(Object matching data)

───

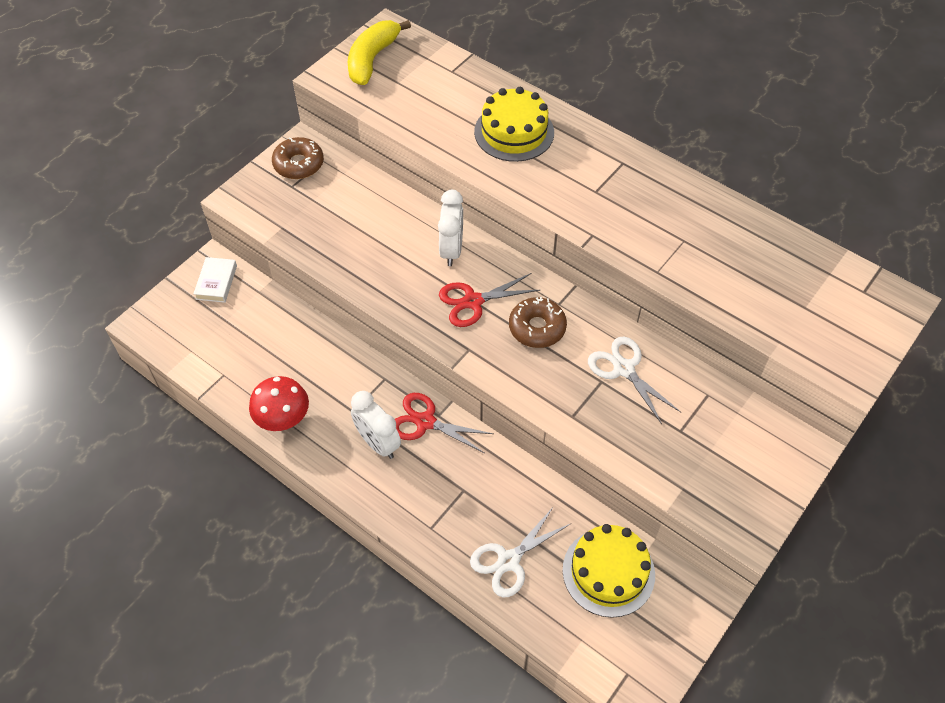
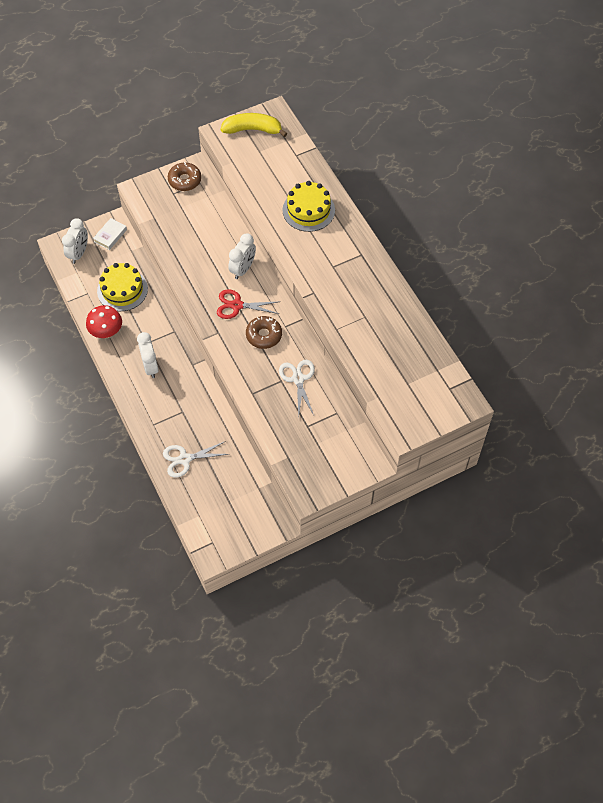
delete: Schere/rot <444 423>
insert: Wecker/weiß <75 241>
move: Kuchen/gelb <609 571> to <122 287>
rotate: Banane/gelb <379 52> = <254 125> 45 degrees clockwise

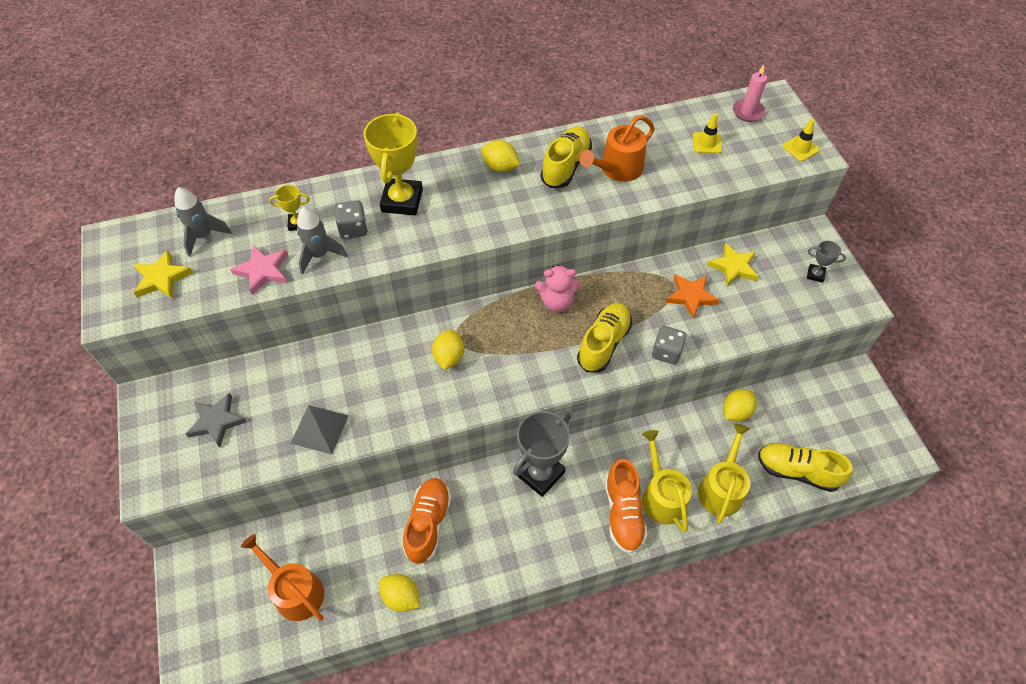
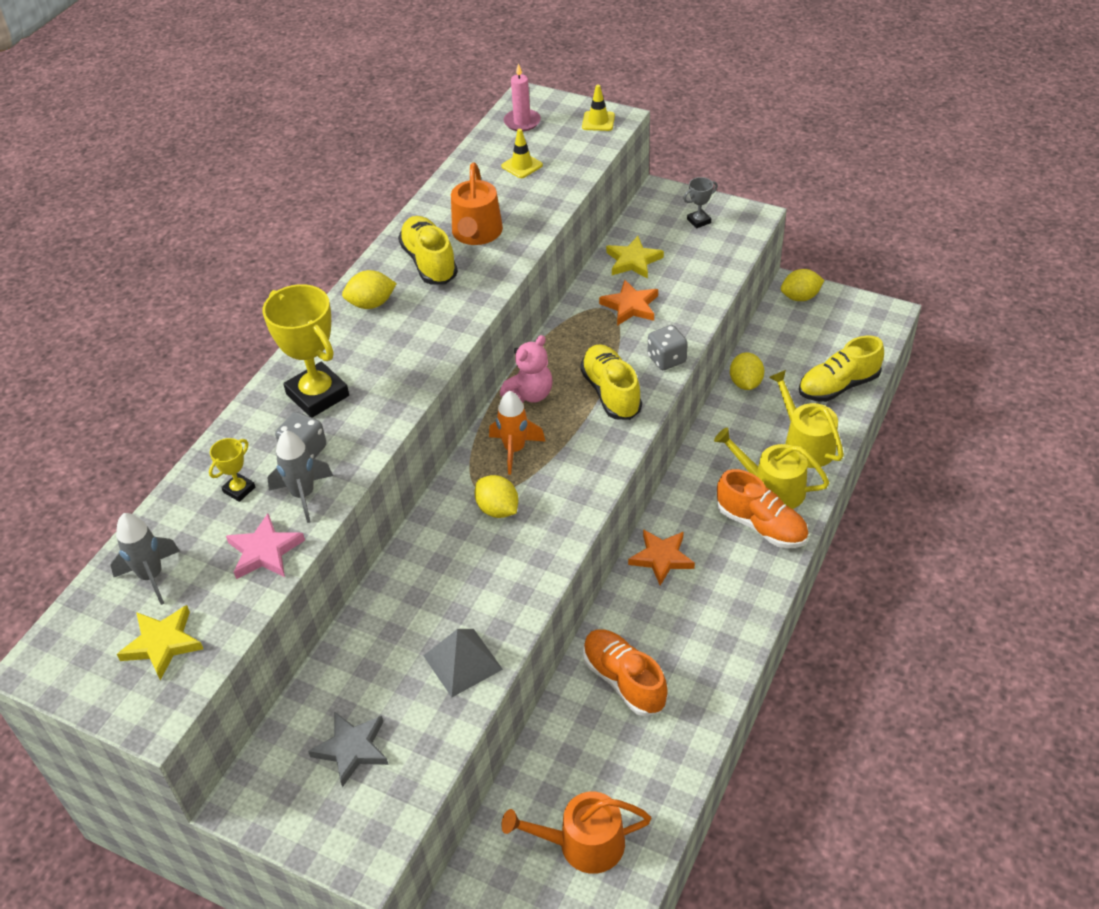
insert: Rakete/orange <517 433>
move: Zitrone/gelb <400 593> to <803 285>
replace: Pokal/grau <542 454> to Stern/orange <661 557>

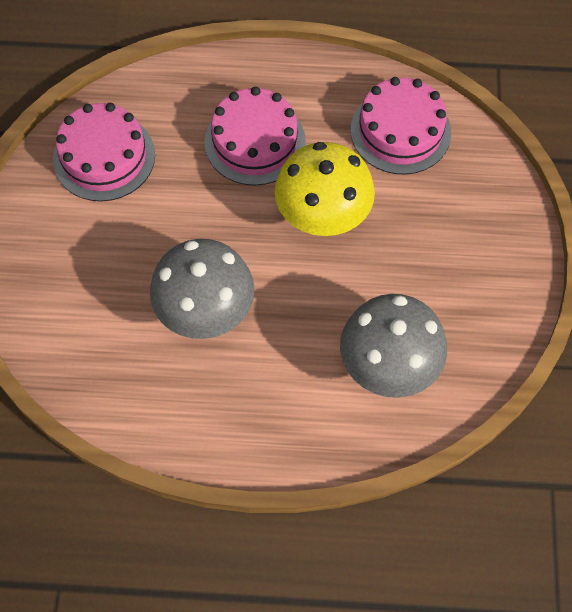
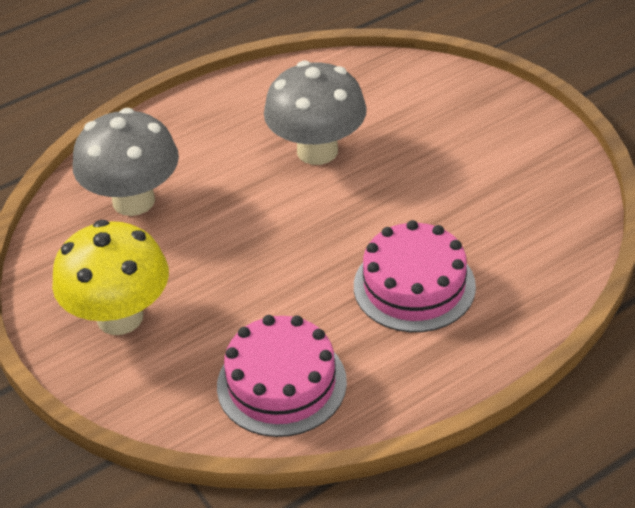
delete: Kuchen/rosa <104 152>
move: Pilz/gelb <325 189> to <110 277>

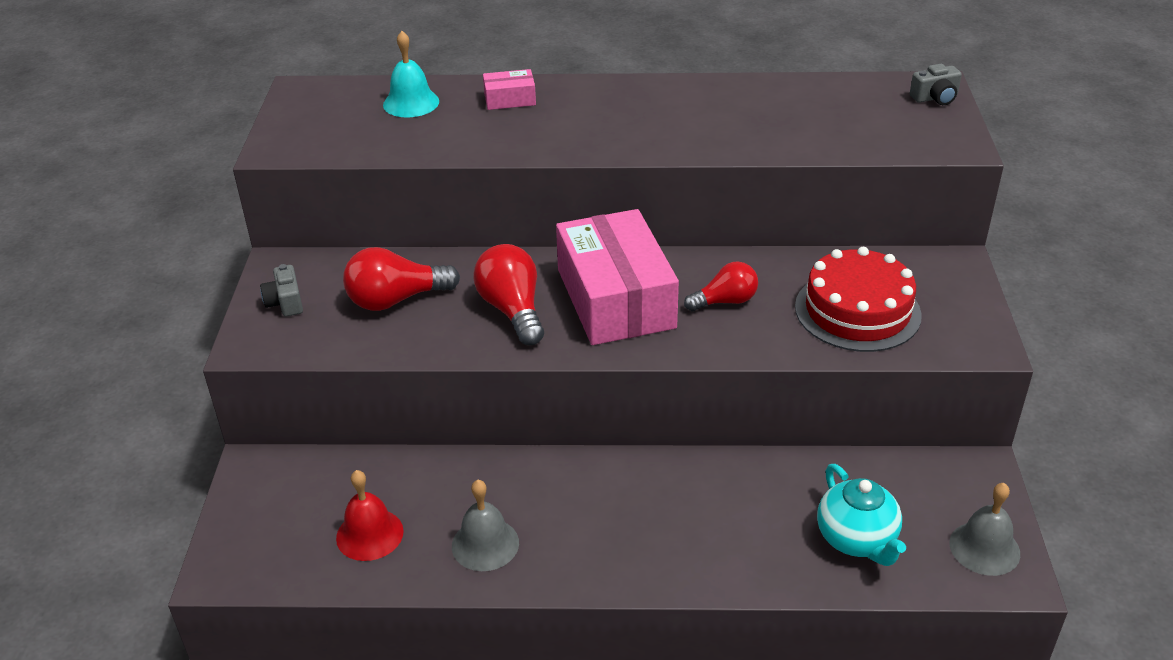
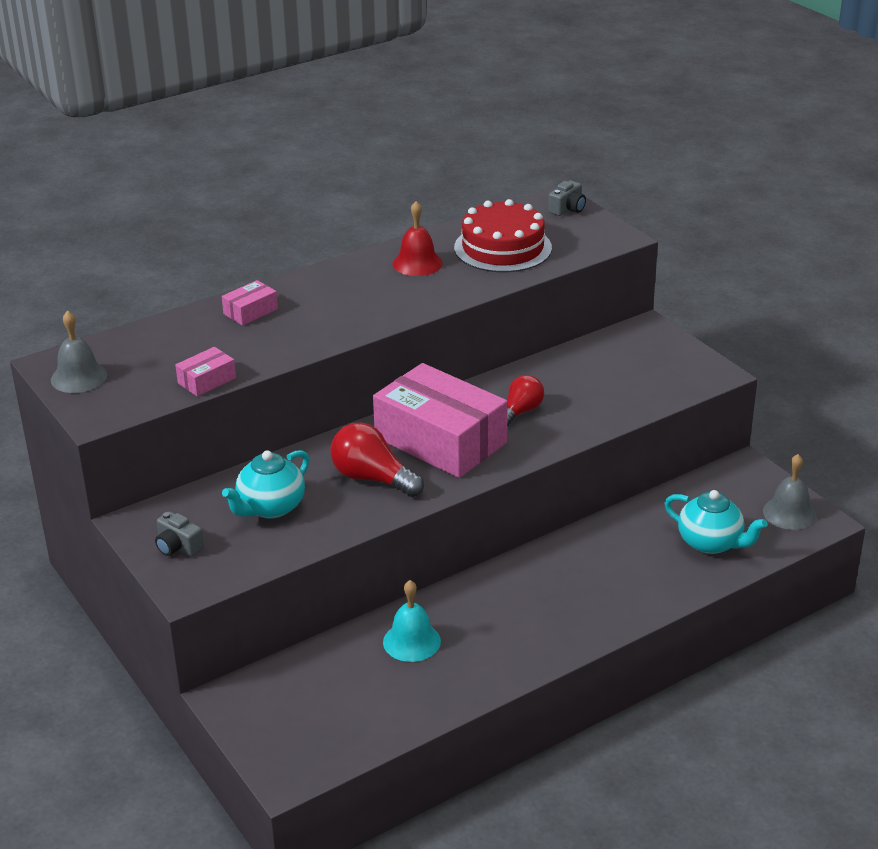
insert: Schachtel/rosa <205 372>
move: Glocke/rot <370 515> to <418 238>; Glocke/türkis <411 74> to <412 621>; Glocke/grau <485 525> to <79 352>; Kuchen/rot <858 299> to <503 235>
replace: Glühbirne/rot <401 279> to Teekanne/türkis <266 484>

───

## YOUR GOAL
Transcribe all the records above word for word, without their images.

## OUTPUT BELOW
delete: Schere/rot <444 423>
insert: Wecker/weiß <75 241>
move: Kuchen/gelb <609 571> to <122 287>
rotate: Banane/gelb <379 52> = <254 125> 45 degrees clockwise

insert: Rakete/orange <517 433>
move: Zitrone/gelb <400 593> to <803 285>
replace: Pokal/grau <542 454> to Stern/orange <661 557>

delete: Kuchen/rosa <104 152>
move: Pilz/gelb <325 189> to <110 277>

insert: Schachtel/rosa <205 372>
move: Glocke/rot <370 515> to <418 238>; Glocke/türkis <411 74> to <412 621>; Glocke/grau <485 525> to <79 352>; Kuchen/rot <858 299> to <503 235>
replace: Glühbirne/rot <401 279> to Teekanne/türkis <266 484>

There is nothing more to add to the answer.